MATERIAL FOR THIS TASK:
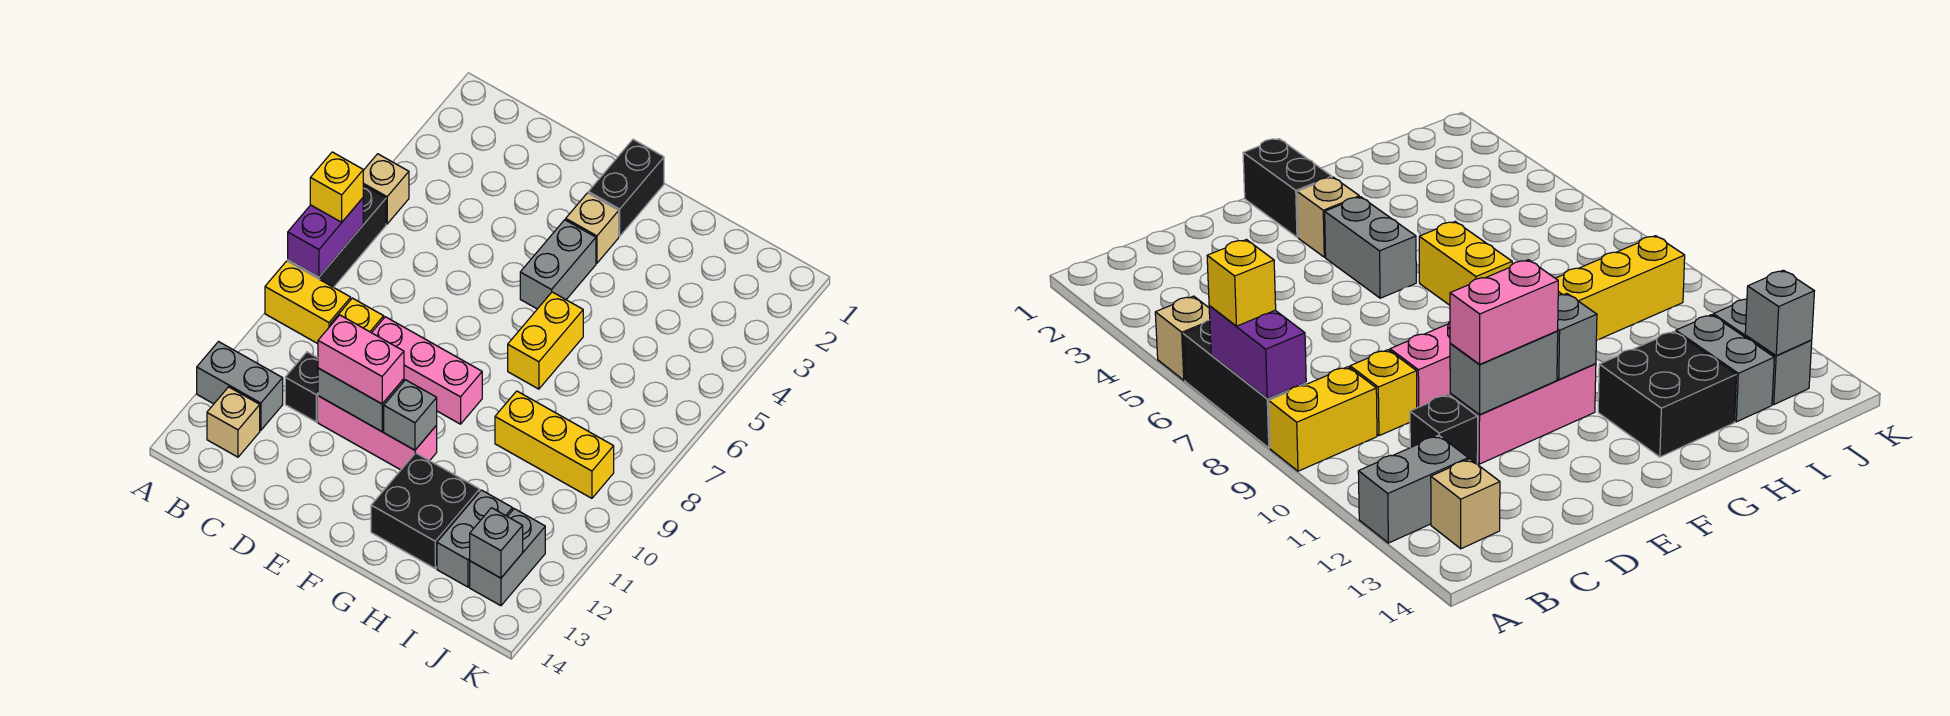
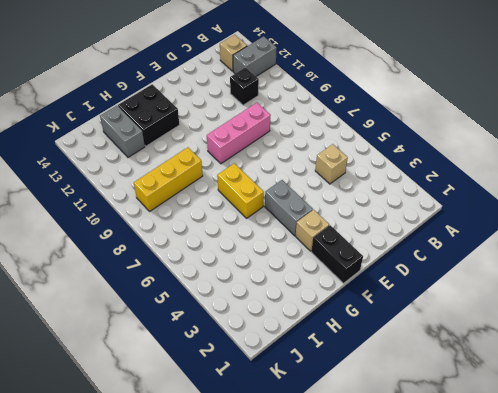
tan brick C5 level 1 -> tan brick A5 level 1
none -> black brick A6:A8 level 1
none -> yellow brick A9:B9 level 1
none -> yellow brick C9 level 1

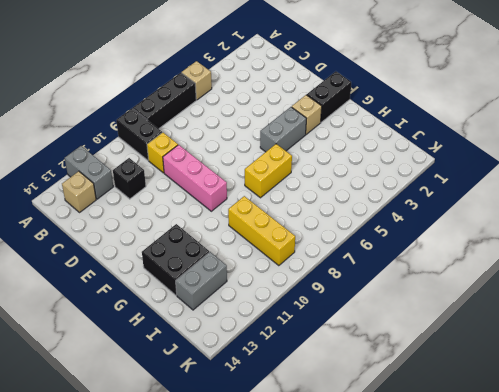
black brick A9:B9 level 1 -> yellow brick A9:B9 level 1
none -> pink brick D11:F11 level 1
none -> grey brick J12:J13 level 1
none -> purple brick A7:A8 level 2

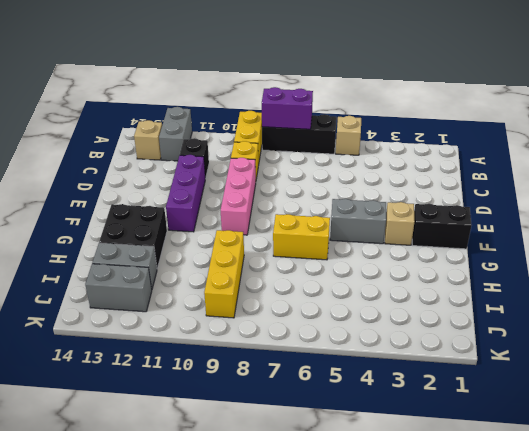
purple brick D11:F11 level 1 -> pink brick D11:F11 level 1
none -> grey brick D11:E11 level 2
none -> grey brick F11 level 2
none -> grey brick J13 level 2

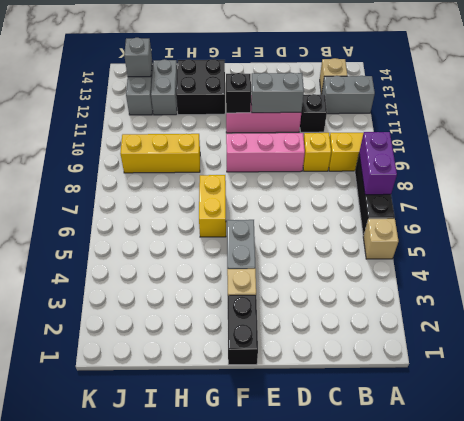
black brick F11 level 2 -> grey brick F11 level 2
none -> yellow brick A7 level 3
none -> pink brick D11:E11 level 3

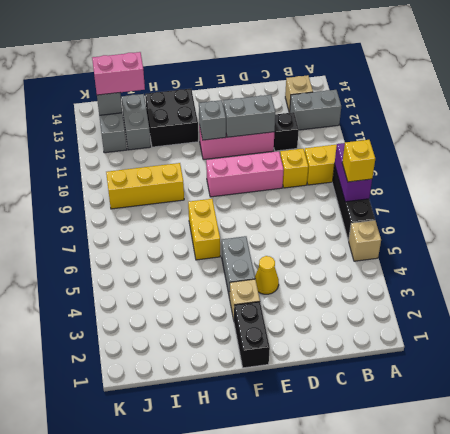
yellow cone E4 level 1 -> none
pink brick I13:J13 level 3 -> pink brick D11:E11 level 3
==
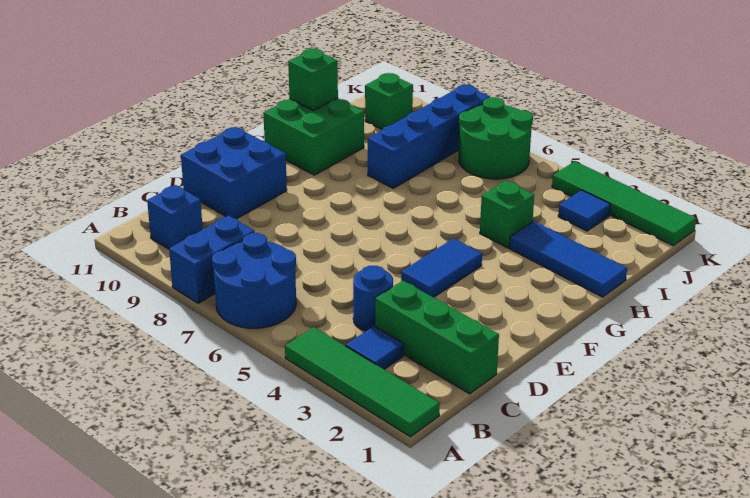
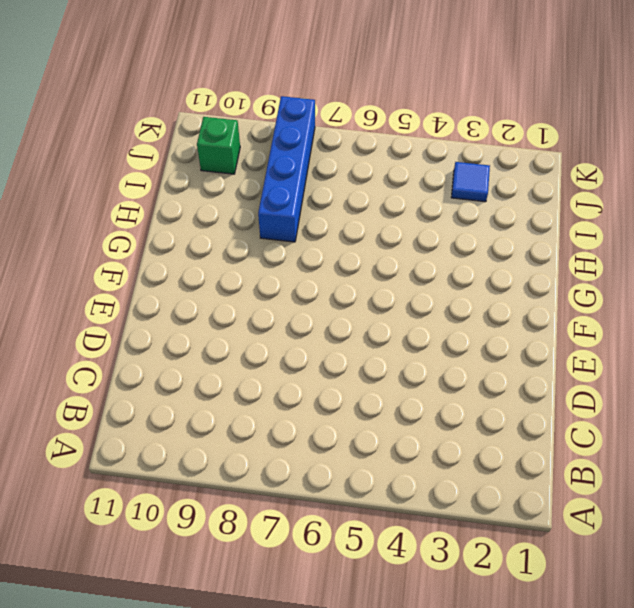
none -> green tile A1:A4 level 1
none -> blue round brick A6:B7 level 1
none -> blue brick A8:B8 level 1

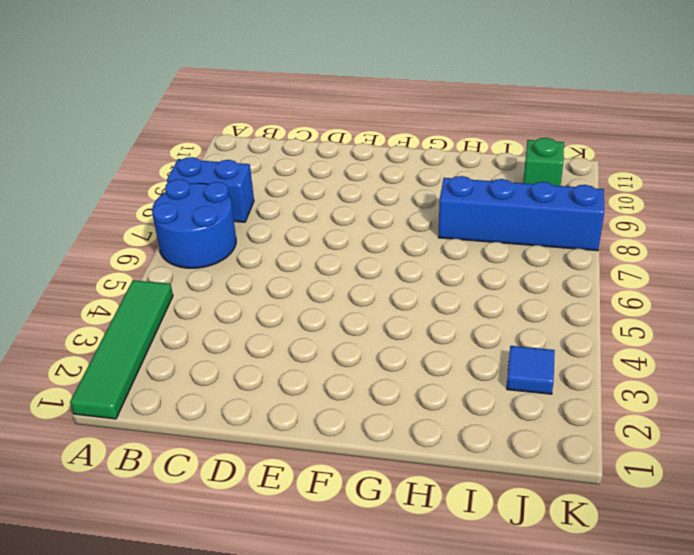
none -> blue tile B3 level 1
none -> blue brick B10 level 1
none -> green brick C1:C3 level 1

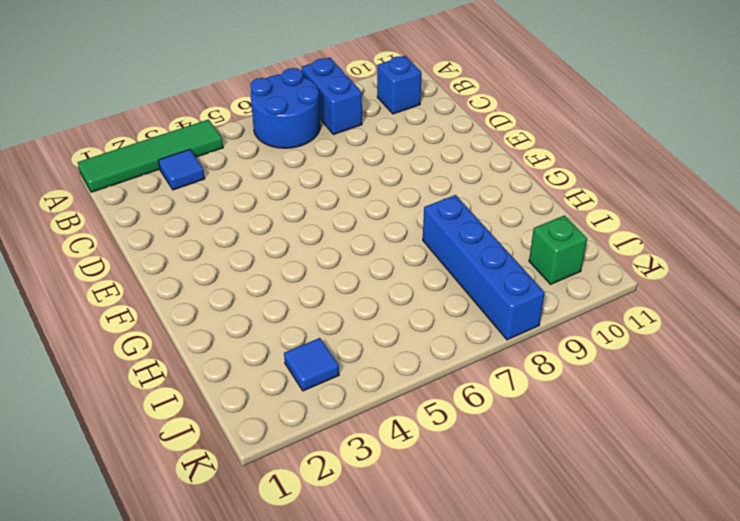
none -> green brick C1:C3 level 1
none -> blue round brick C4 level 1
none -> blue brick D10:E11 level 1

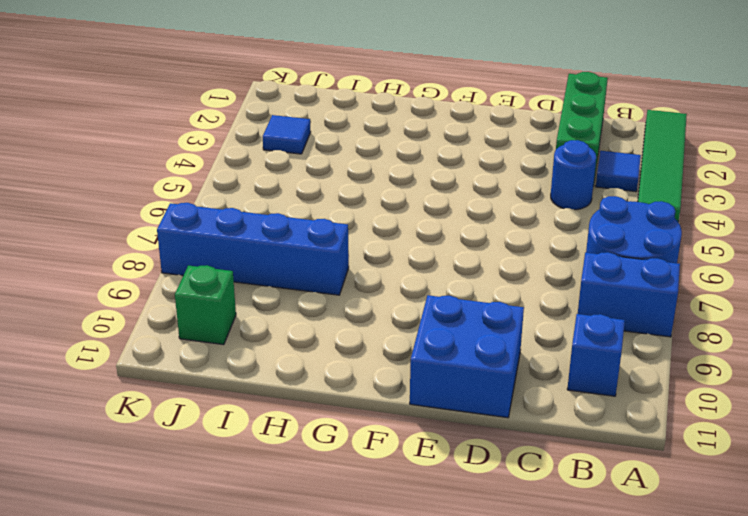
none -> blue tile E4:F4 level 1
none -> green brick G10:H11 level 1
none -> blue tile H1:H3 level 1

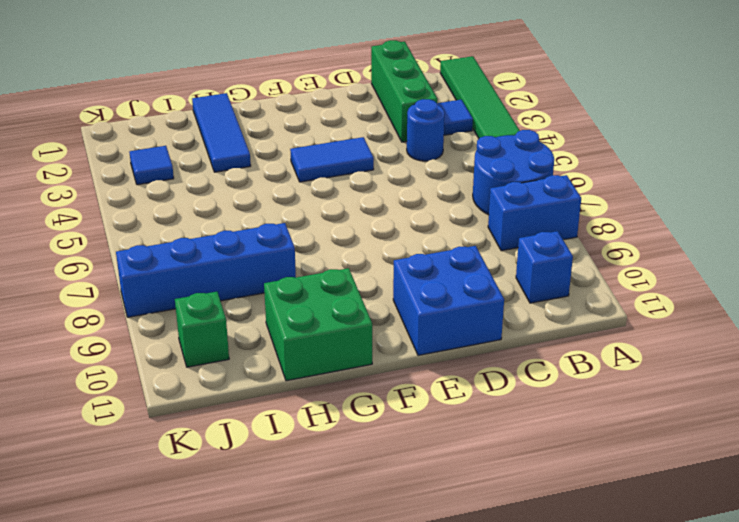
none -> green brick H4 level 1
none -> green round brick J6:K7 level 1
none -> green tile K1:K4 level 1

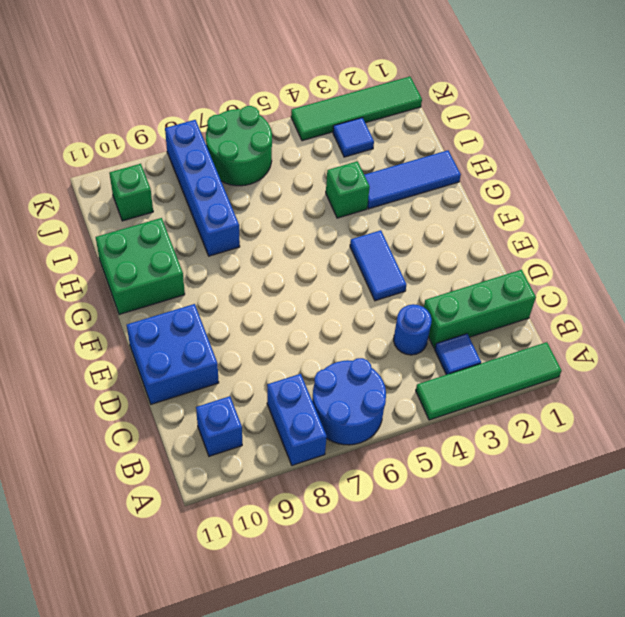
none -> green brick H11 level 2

ASSIGNMENT: Across the entries, how many lines include the string "grey"? The answer should be only a number.

SOLUTION TO THIS PROBLEM: 5